[Saved entries]
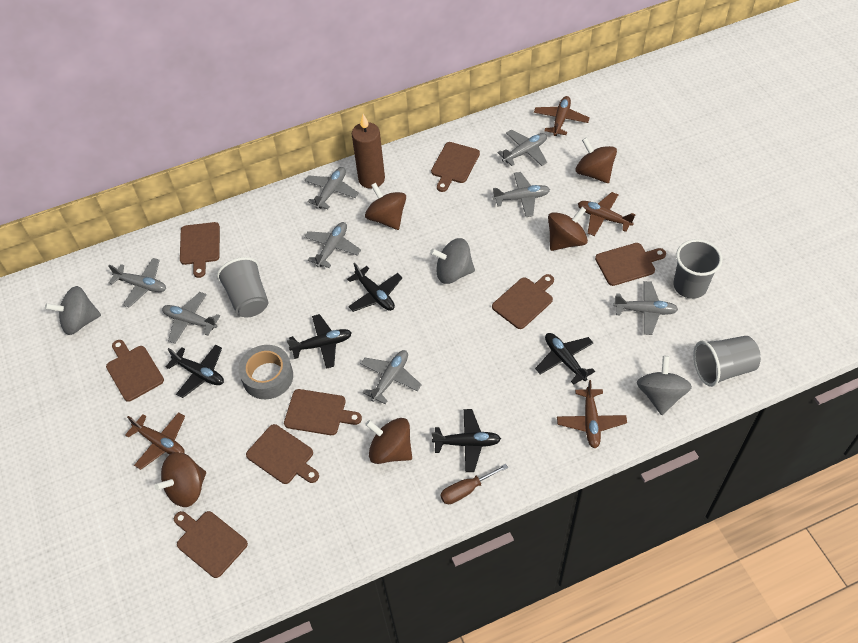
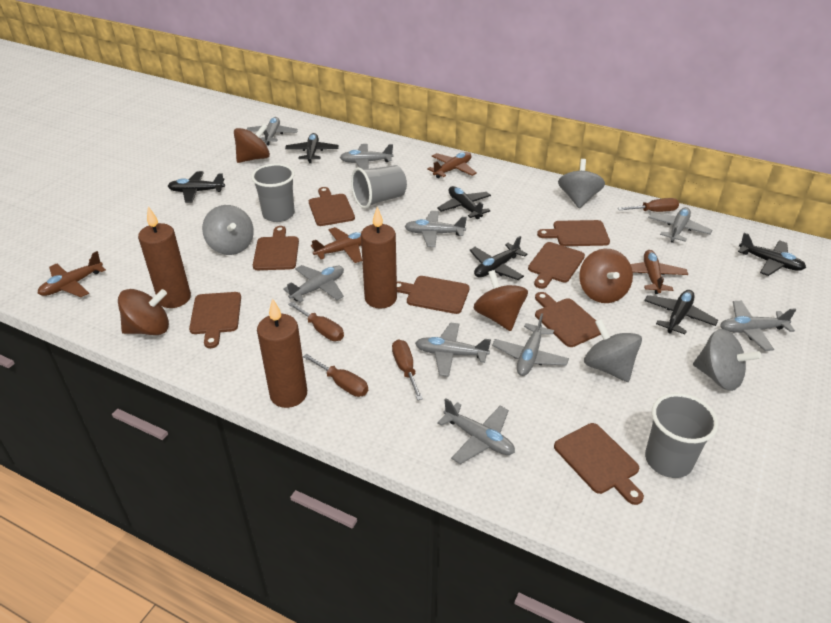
black plane: 5 -> 6
brown candle: 1 -> 3
brown screwdriver: 1 -> 4
brown spinning top: 5 -> 4
grey plane: 8 -> 9
grey spinning top: 3 -> 4
grey tape: 1 -> 0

**ASSIGNED TASK**
Copy the lines above that hold the word "spinning".

**FINISHED EXERCISE**
brown spinning top: 5 -> 4
grey spinning top: 3 -> 4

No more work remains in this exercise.